#### [EXERCISE PROMPT]
When you copy the entries, keep every word exactly as it is and drop the images.

(Edit tracking data)
_ _ _ _ _
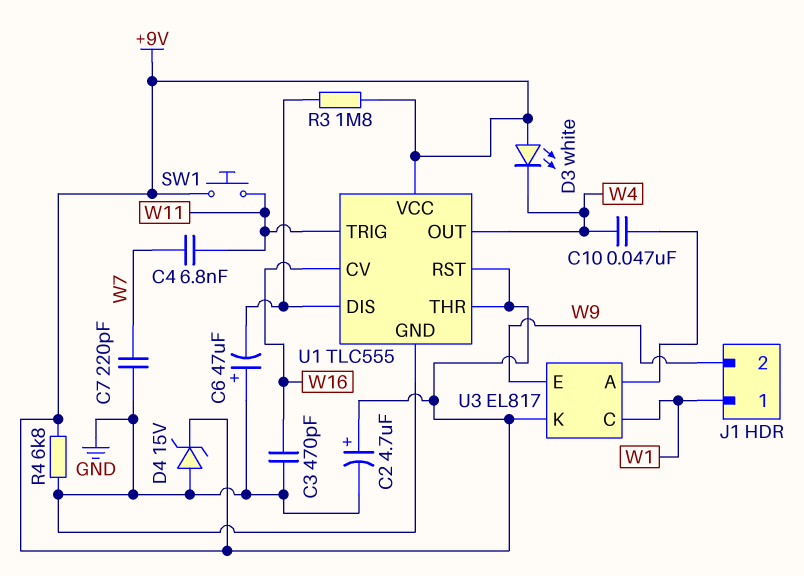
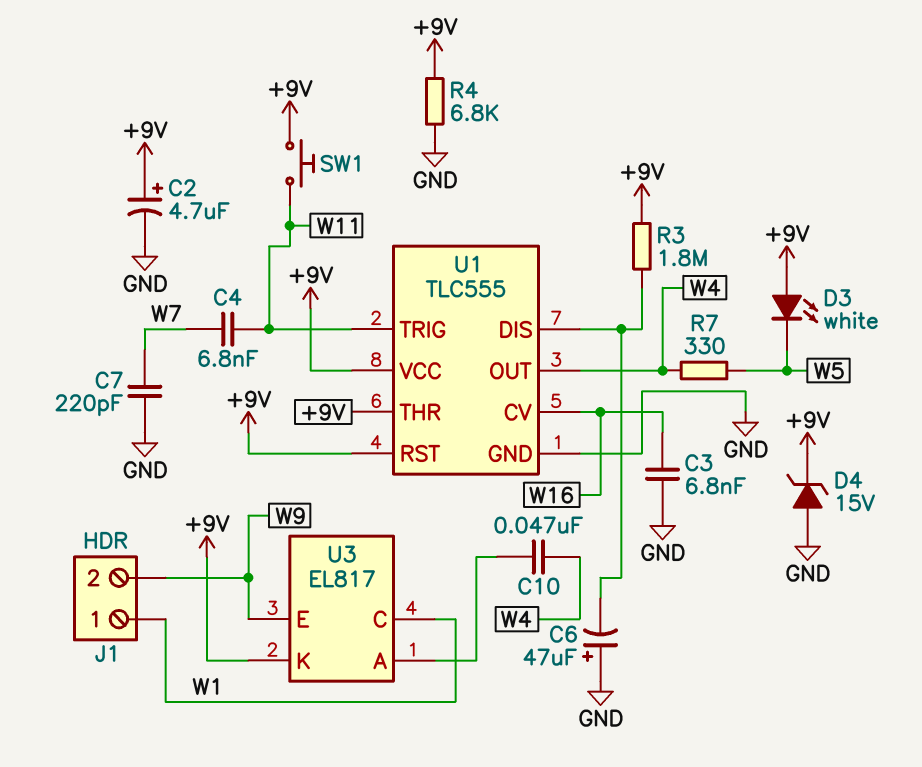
C3: 470pF (GND, W16) -> 6.8nF (GND, W16)
D3: LED white (A +9V, K W4) -> LED white (A +9V, K W5)
R7: none -> 330 (W4, W5)

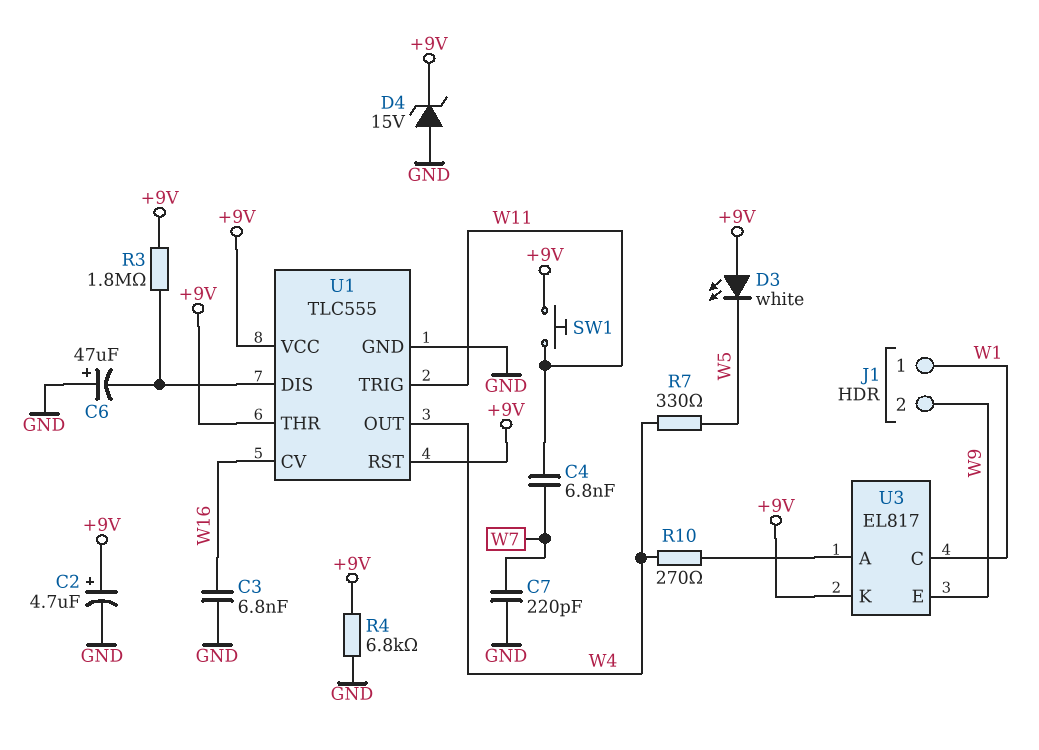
C10: 47nF (U3/A, W4) -> none
R10: none -> 270 (U3/A, W4)

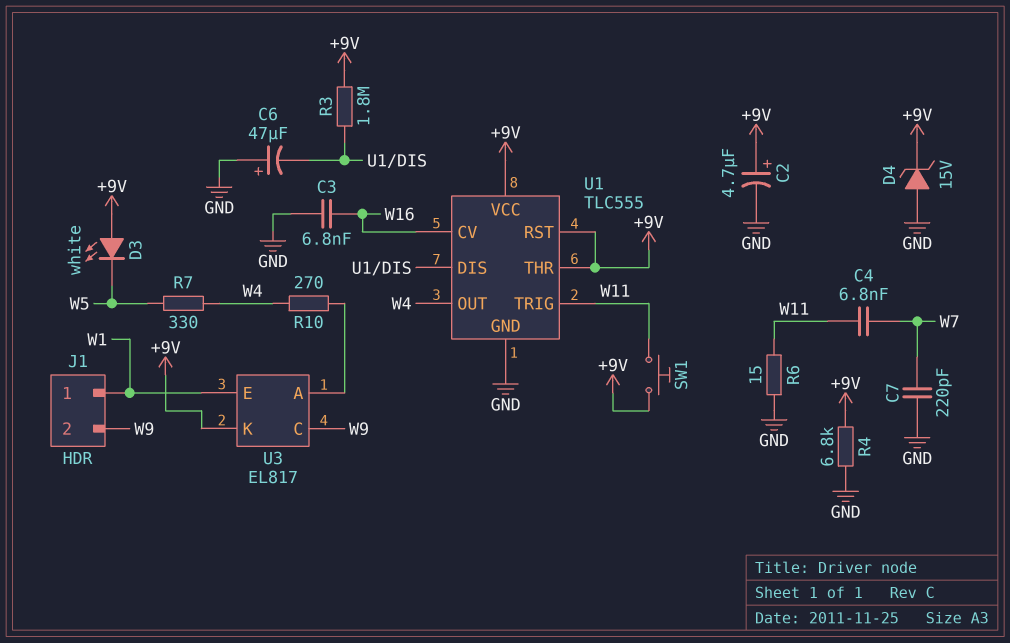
R6: none -> 15 (GND, W11)
U3 pin C: W1 -> W9
U3 pin E: W9 -> W1

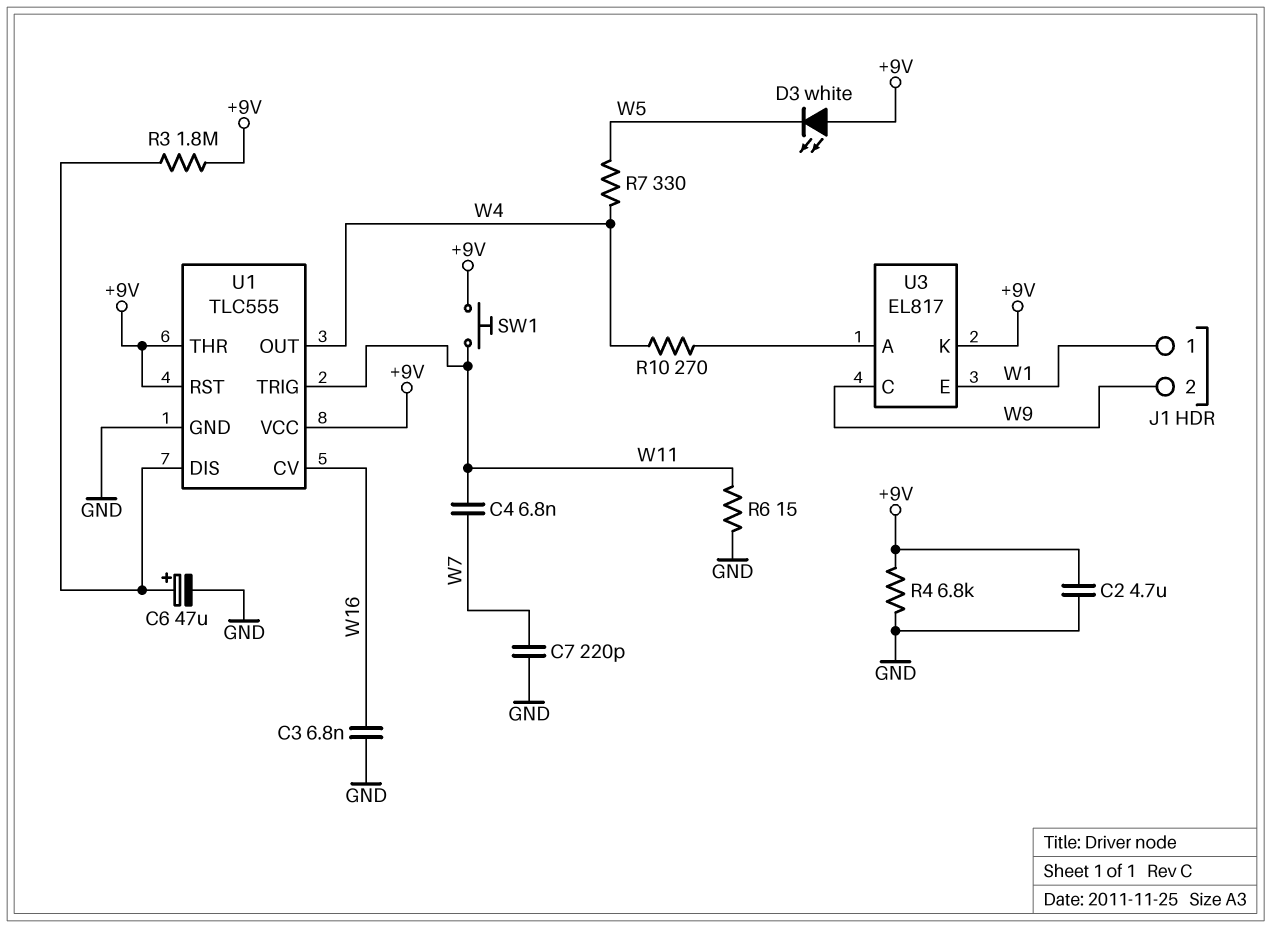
C2: 4.7uF (plus +9V, minus GND) -> 4.7uF (+9V, GND)
C6: 47uF (plus GND, minus U1/DIS) -> 47uF (plus U1/DIS, minus GND)
D4: zener 15V (A GND, K +9V) -> none

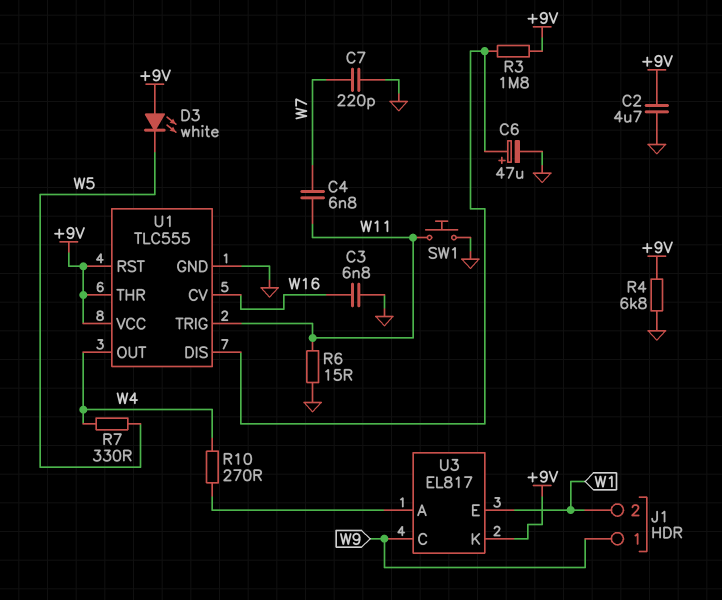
J1 pin 1: W1 -> W9
J1 pin 2: W9 -> W1
SW1: button (+9V, W11) -> button (GND, W11)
_ _ _ _ _
#### [RESPONSE BELOW]
C3: 470pF (GND, W16) -> 6.8nF (GND, W16)
D3: LED white (A +9V, K W4) -> LED white (A +9V, K W5)
R7: none -> 330 (W4, W5)

C10: 47nF (U3/A, W4) -> none
R10: none -> 270 (U3/A, W4)

R6: none -> 15 (GND, W11)
U3 pin C: W1 -> W9
U3 pin E: W9 -> W1

C2: 4.7uF (plus +9V, minus GND) -> 4.7uF (+9V, GND)
C6: 47uF (plus GND, minus U1/DIS) -> 47uF (plus U1/DIS, minus GND)
D4: zener 15V (A GND, K +9V) -> none

J1 pin 1: W1 -> W9
J1 pin 2: W9 -> W1
SW1: button (+9V, W11) -> button (GND, W11)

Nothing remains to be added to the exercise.